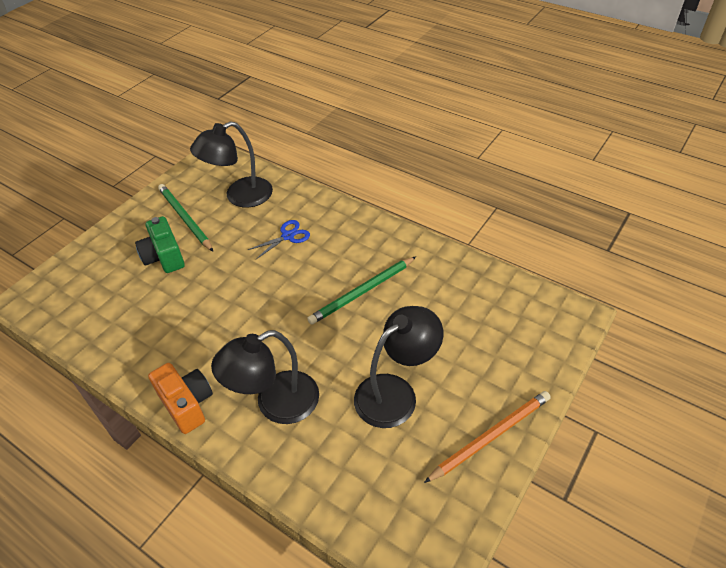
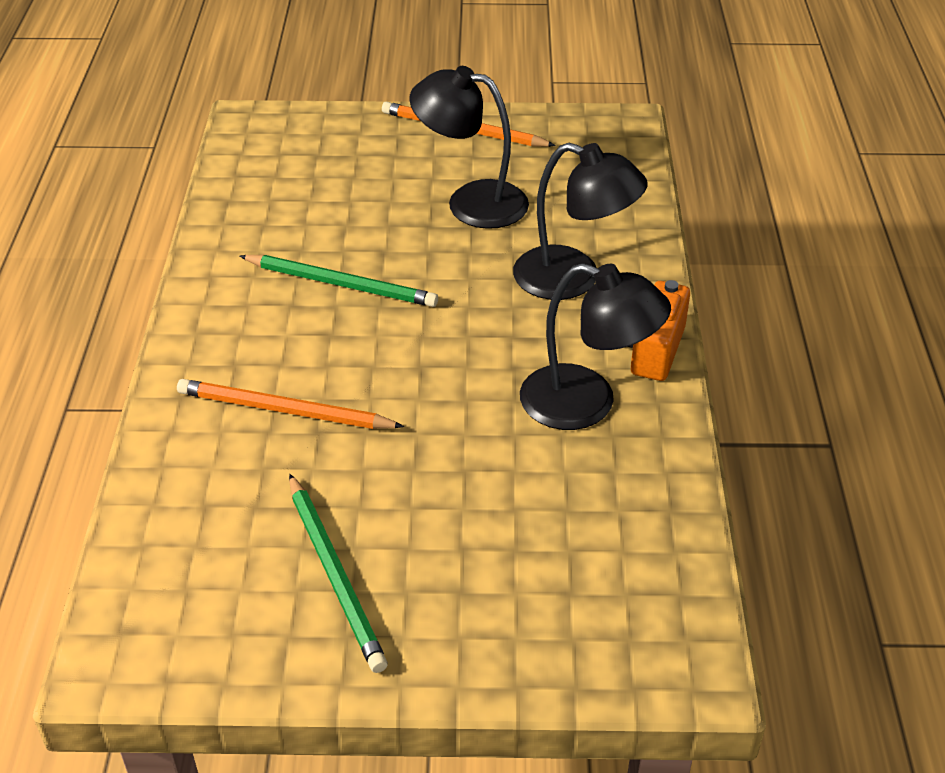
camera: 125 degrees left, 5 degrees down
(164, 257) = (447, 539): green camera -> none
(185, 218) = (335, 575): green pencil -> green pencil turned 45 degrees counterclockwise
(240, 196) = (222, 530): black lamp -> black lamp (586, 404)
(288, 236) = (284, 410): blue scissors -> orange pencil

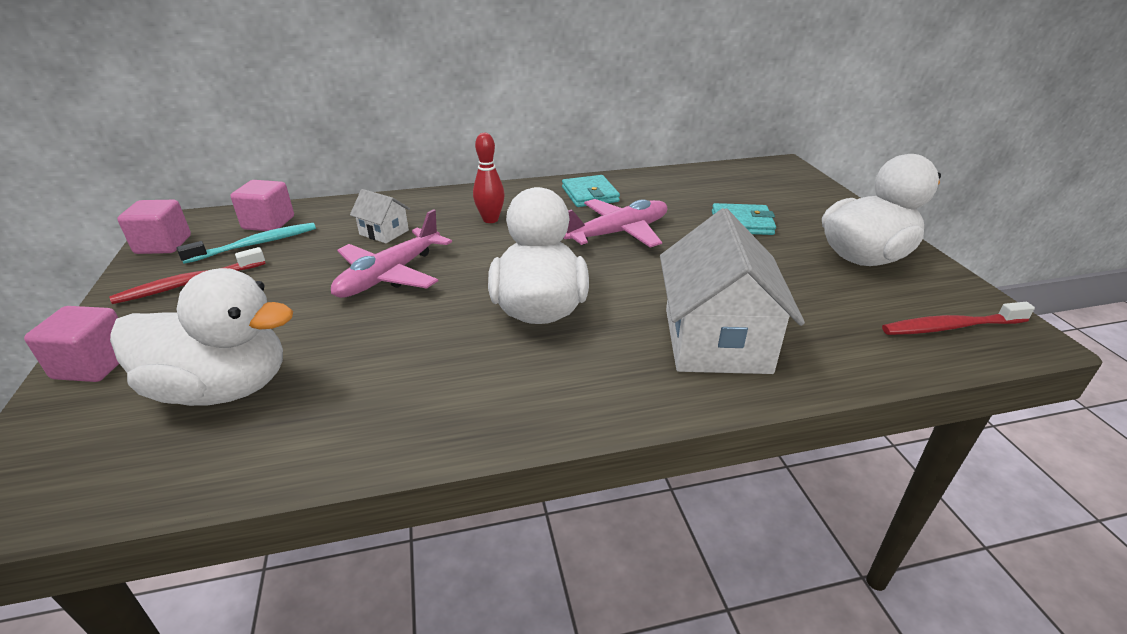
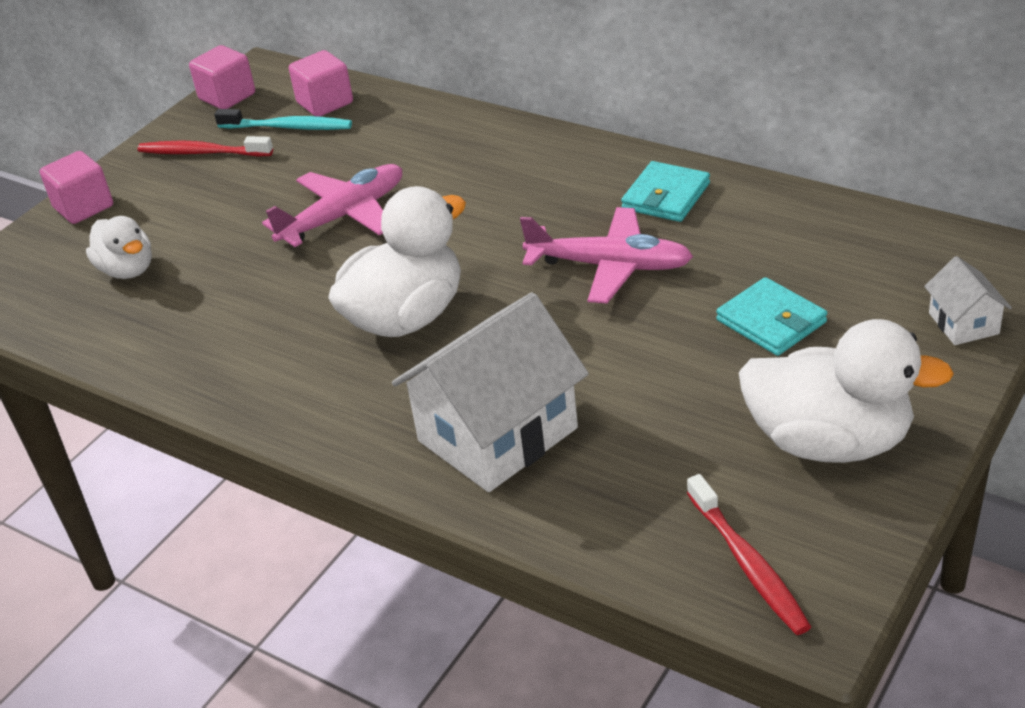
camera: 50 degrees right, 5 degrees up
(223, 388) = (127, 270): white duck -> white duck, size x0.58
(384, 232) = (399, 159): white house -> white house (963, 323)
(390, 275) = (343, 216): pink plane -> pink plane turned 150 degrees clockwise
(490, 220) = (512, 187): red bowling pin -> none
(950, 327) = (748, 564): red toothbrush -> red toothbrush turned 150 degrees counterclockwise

#####

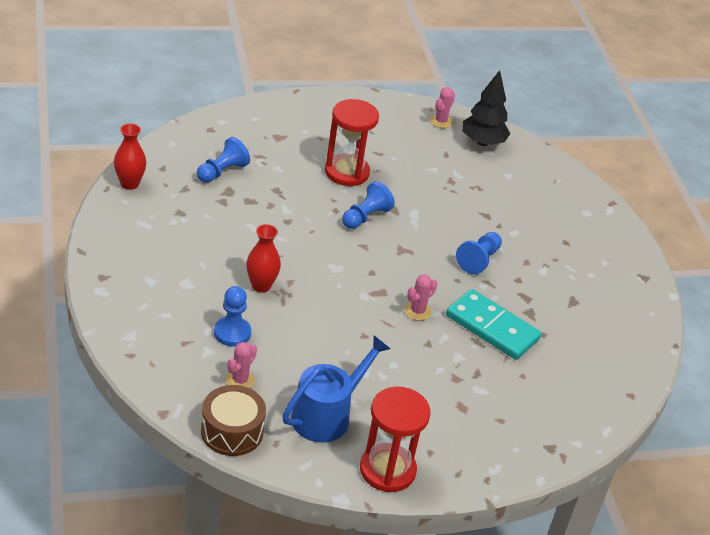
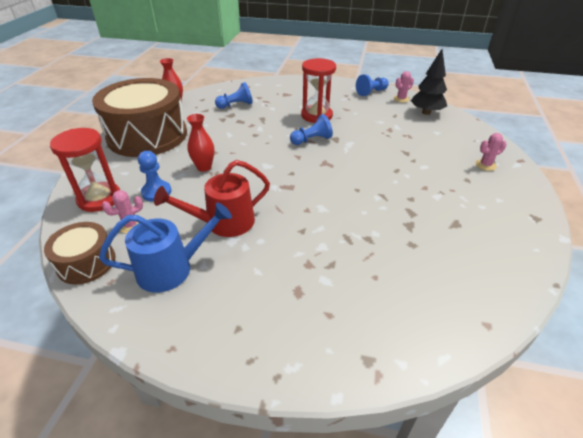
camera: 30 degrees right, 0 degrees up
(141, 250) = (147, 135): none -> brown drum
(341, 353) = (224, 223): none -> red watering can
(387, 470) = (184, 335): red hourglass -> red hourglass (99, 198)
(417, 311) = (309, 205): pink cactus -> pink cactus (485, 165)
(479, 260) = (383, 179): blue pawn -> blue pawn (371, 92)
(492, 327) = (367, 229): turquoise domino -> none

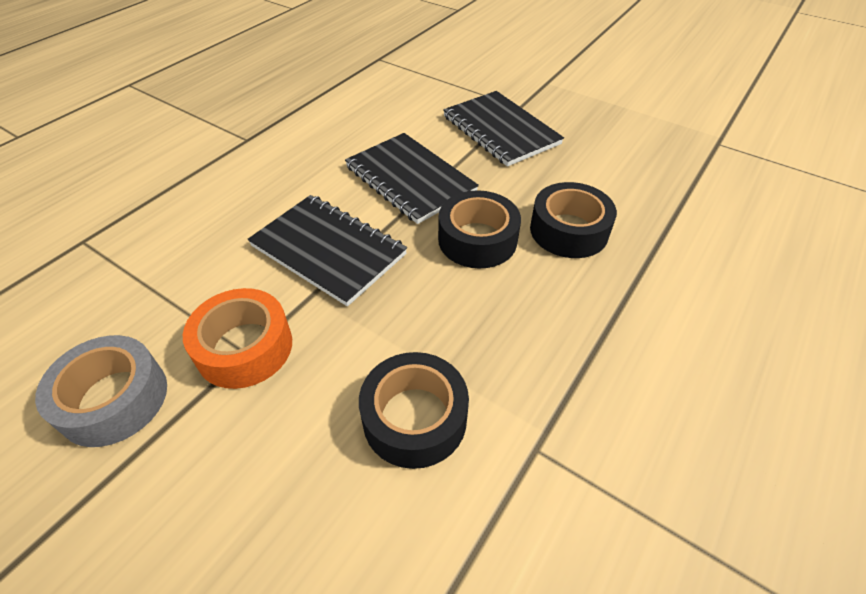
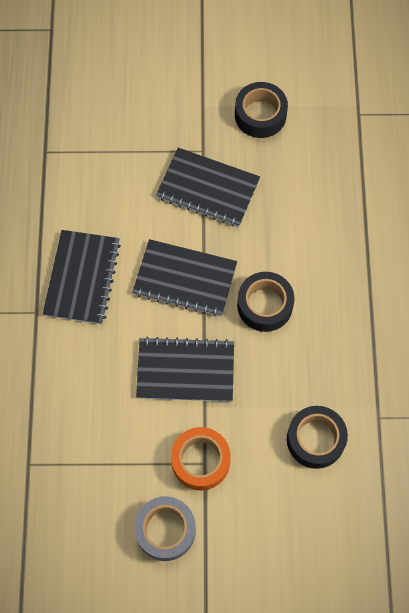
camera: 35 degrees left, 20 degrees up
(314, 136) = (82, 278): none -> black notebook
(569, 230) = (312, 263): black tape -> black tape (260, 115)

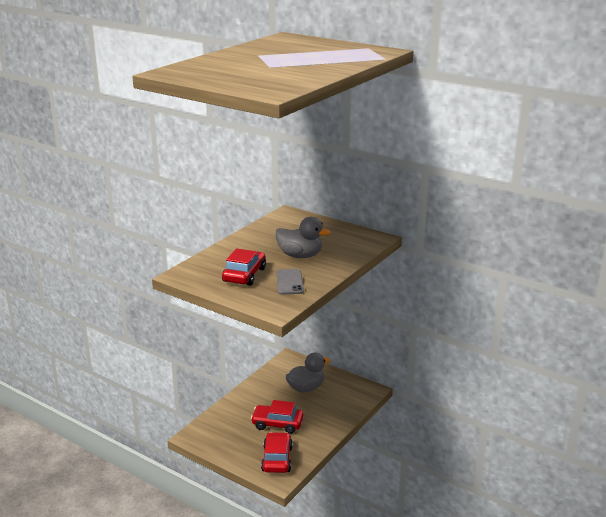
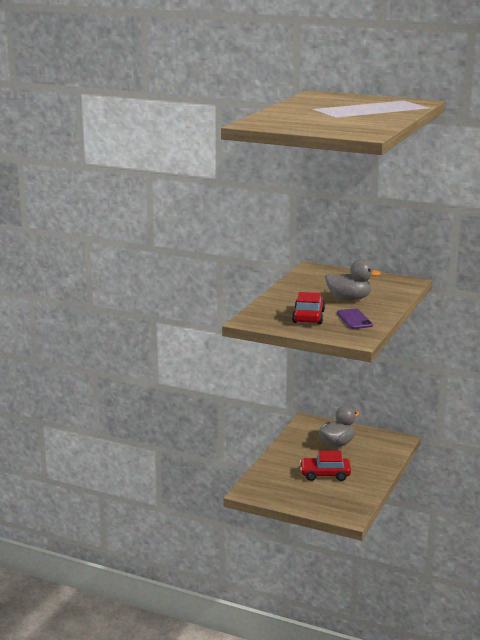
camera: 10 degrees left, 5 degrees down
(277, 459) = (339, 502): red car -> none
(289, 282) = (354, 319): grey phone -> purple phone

#####

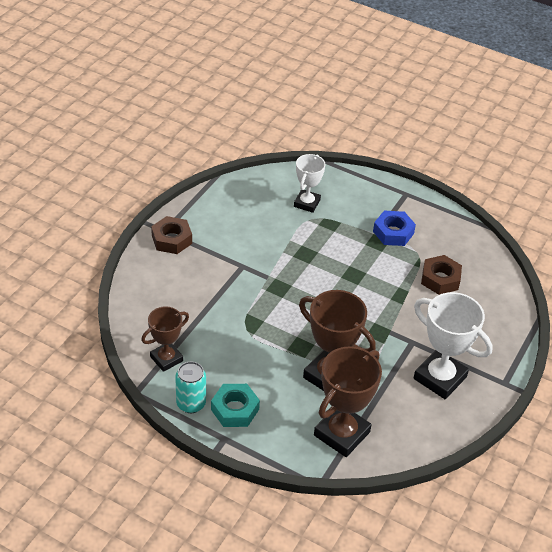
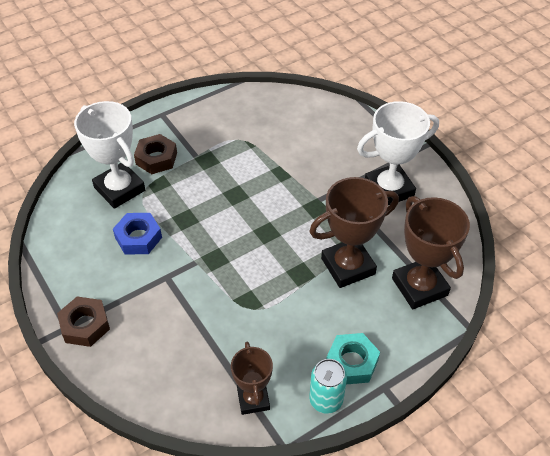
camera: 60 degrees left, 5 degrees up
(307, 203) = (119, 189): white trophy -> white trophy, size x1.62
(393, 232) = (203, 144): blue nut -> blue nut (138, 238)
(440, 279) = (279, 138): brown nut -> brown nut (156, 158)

#####

### Activity
Output exactly one stretch of the listing: from the line containing "(277, 459) = (339, 502): red car -> none" through the line containing "(289, 282) = (354, 319): grey", both end lines included.

### Answer to this task
(277, 459) = (339, 502): red car -> none
(289, 282) = (354, 319): grey phone -> purple phone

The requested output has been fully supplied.